**Goal of the exercise**:
Your output should be everything below from the line containing "blue brick B1:B3" down to the line containing "white brick M5", both ends included, copied exactly, with pictures left out.

**Provided information**:
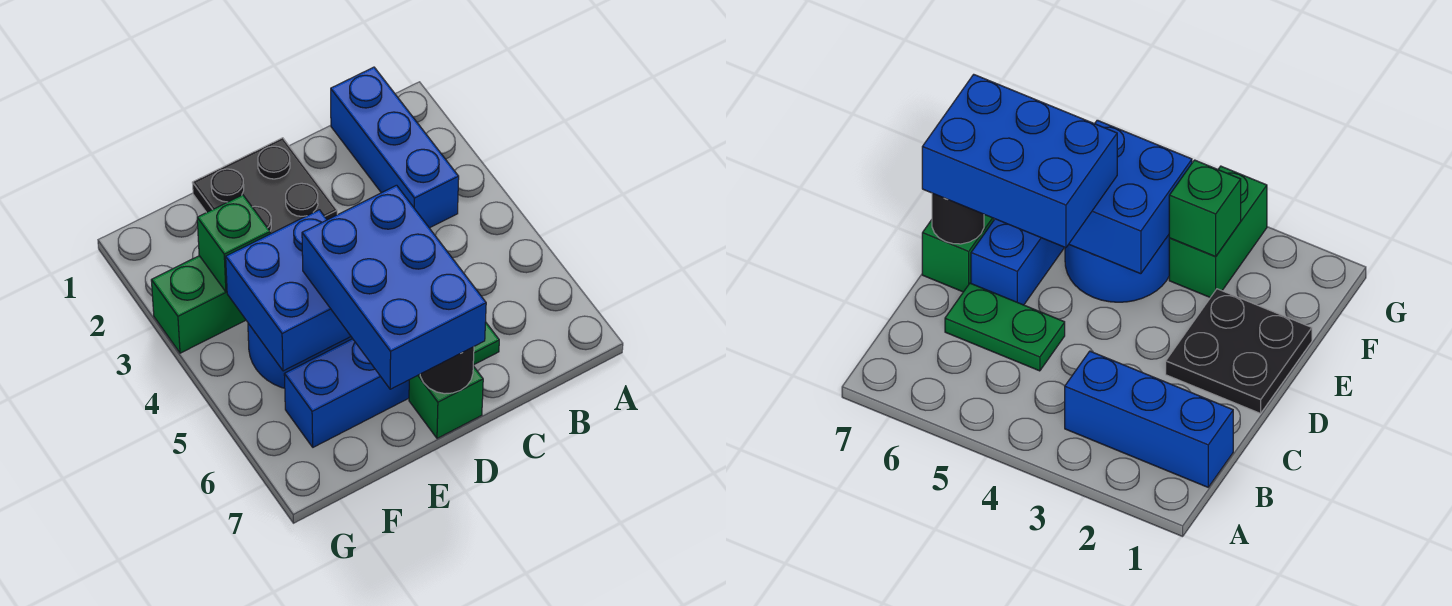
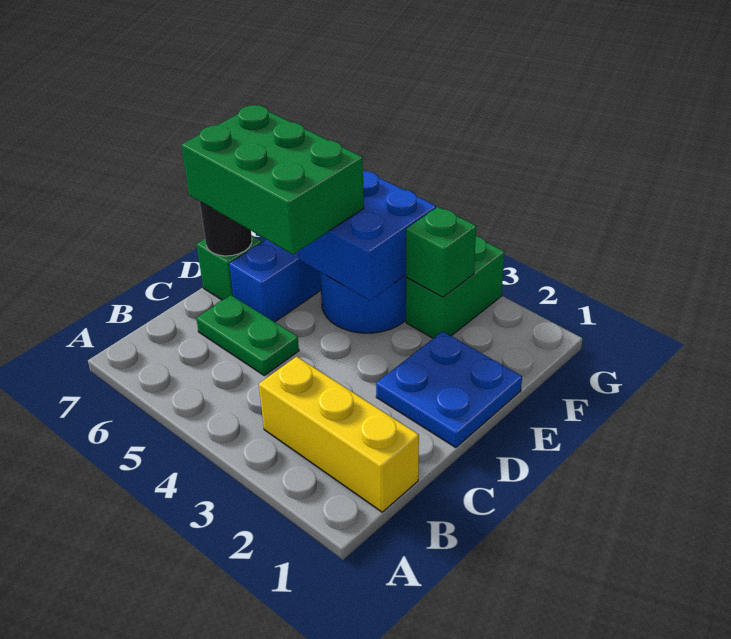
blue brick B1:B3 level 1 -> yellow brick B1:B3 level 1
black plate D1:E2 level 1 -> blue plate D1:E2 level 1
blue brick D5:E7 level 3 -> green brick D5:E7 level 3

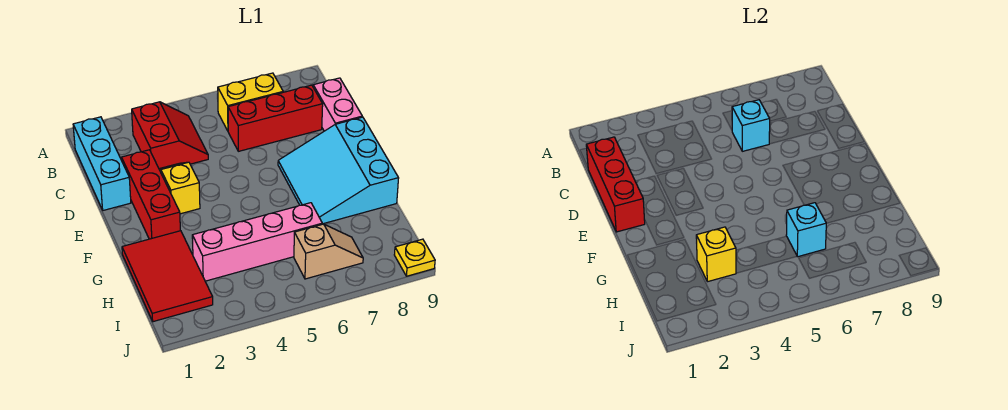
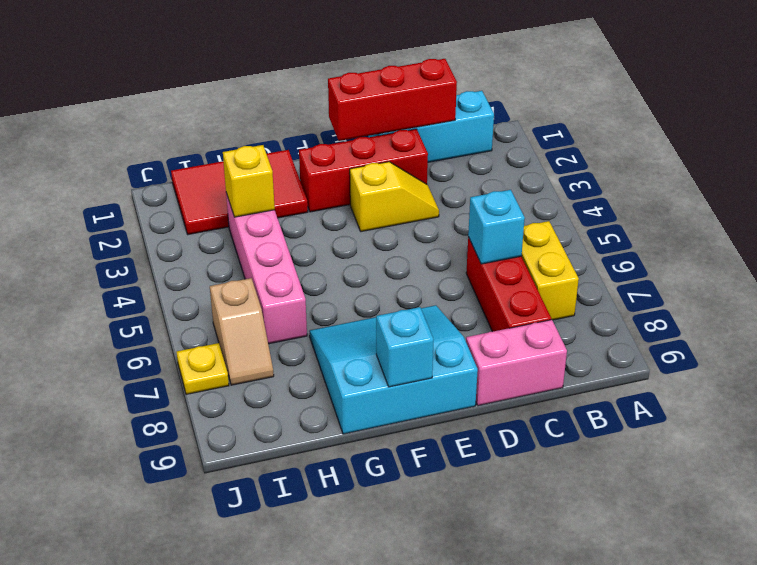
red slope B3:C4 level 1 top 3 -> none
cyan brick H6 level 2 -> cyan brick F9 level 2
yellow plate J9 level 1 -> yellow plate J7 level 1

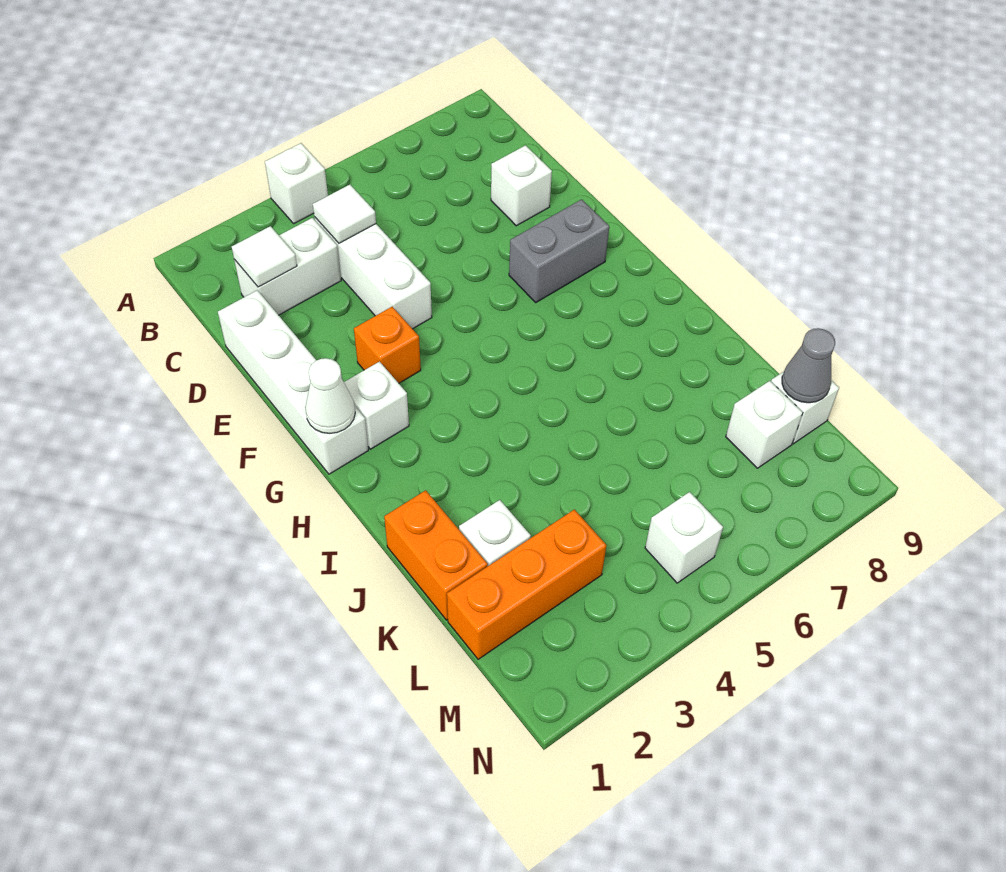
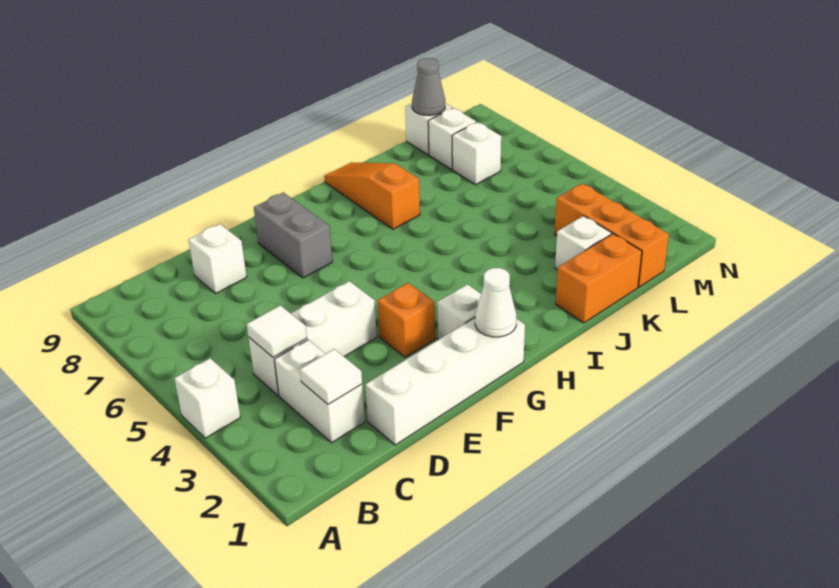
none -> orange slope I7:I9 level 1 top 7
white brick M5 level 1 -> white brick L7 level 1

---

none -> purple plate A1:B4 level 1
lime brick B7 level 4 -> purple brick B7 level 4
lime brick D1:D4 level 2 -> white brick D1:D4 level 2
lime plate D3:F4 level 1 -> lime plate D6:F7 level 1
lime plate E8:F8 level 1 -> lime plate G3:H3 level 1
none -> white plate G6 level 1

**Exercise output**:
blue brick B1:B3 level 1 -> yellow brick B1:B3 level 1
black plate D1:E2 level 1 -> blue plate D1:E2 level 1
blue brick D5:E7 level 3 -> green brick D5:E7 level 3

red slope B3:C4 level 1 top 3 -> none
cyan brick H6 level 2 -> cyan brick F9 level 2
yellow plate J9 level 1 -> yellow plate J7 level 1

none -> orange slope I7:I9 level 1 top 7
white brick M5 level 1 -> white brick L7 level 1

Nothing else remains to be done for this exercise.